• **Your assignment**
Please output exactly the lines that run from the line with "RGB3 pin G: D4 -> A0" through the final line of the data, inclusive, and nothing more.

• **Data records**

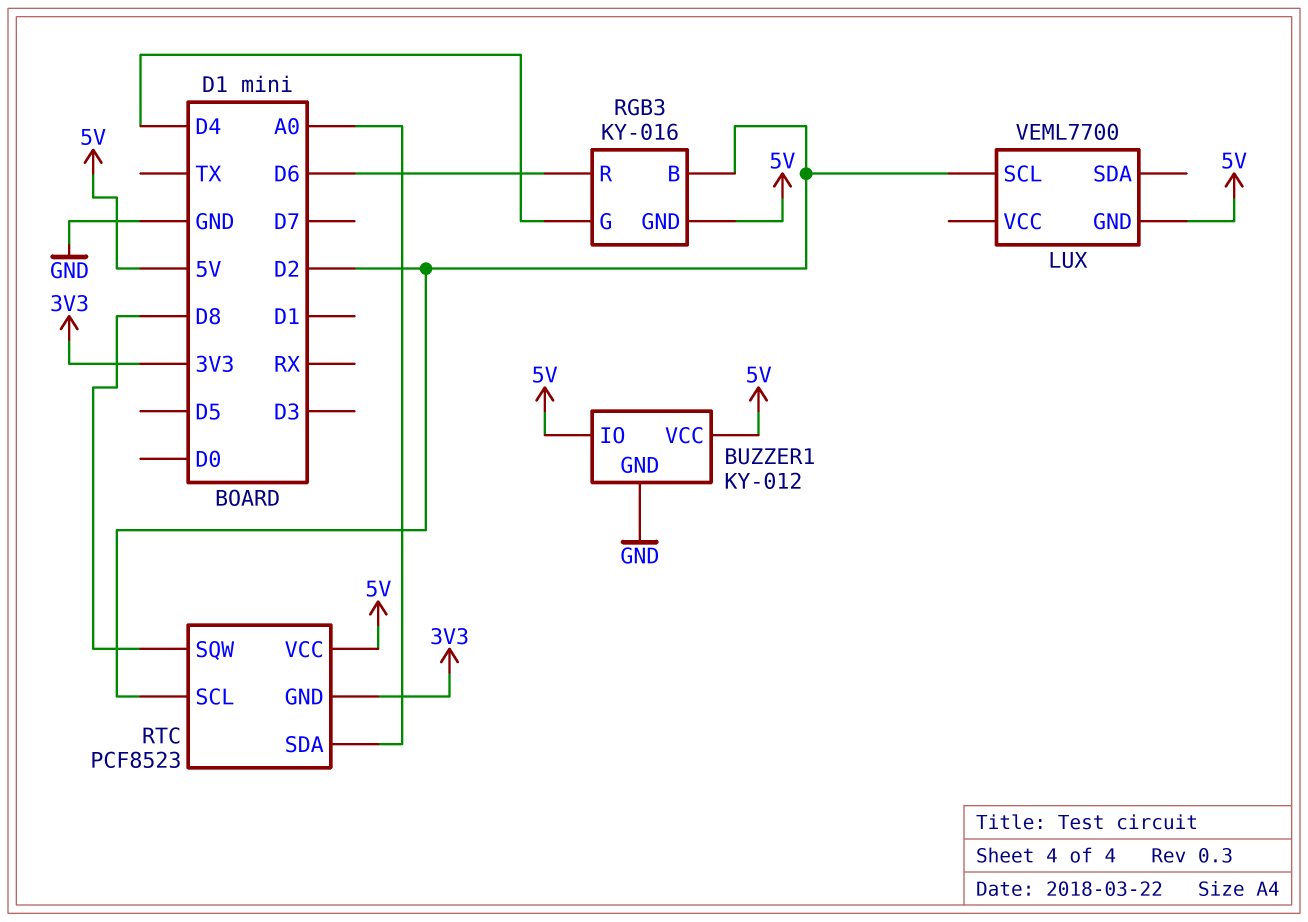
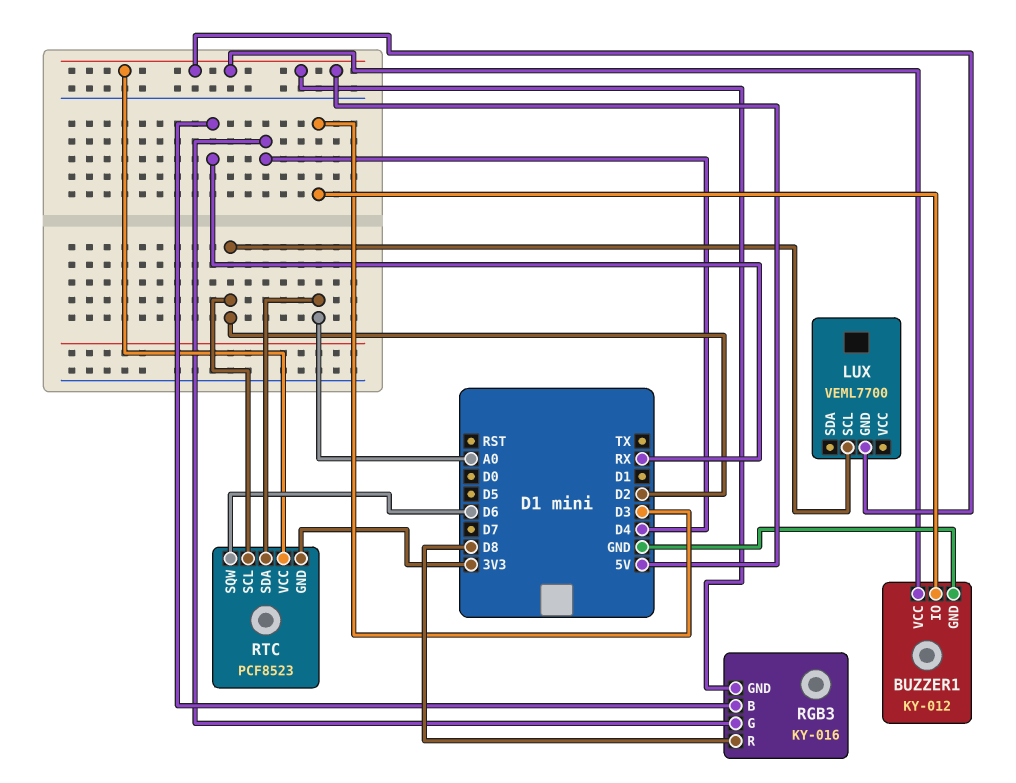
BUZZER1 pin IO: 5V -> D3
RGB3 pin B: D2 -> RX
RGB3 pin R: D6 -> D8
RTC pin SQW: D8 -> D6

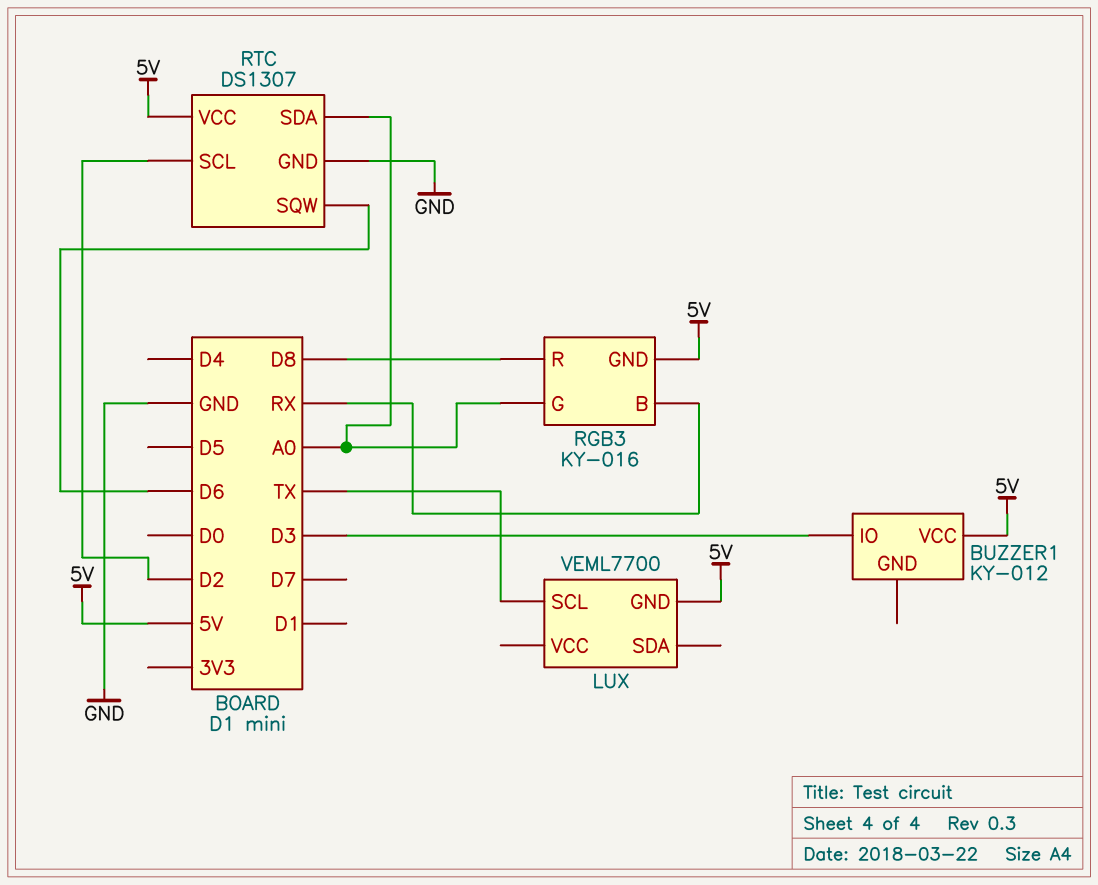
BUZZER1 pin GND: GND -> none
LUX pin SCL: D2 -> TX
RGB3 pin G: D4 -> A0
RTC: PCF8523 -> DS1307
RTC pin GND: 3V3 -> GND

• **Task result**
RGB3 pin G: D4 -> A0
RTC: PCF8523 -> DS1307
RTC pin GND: 3V3 -> GND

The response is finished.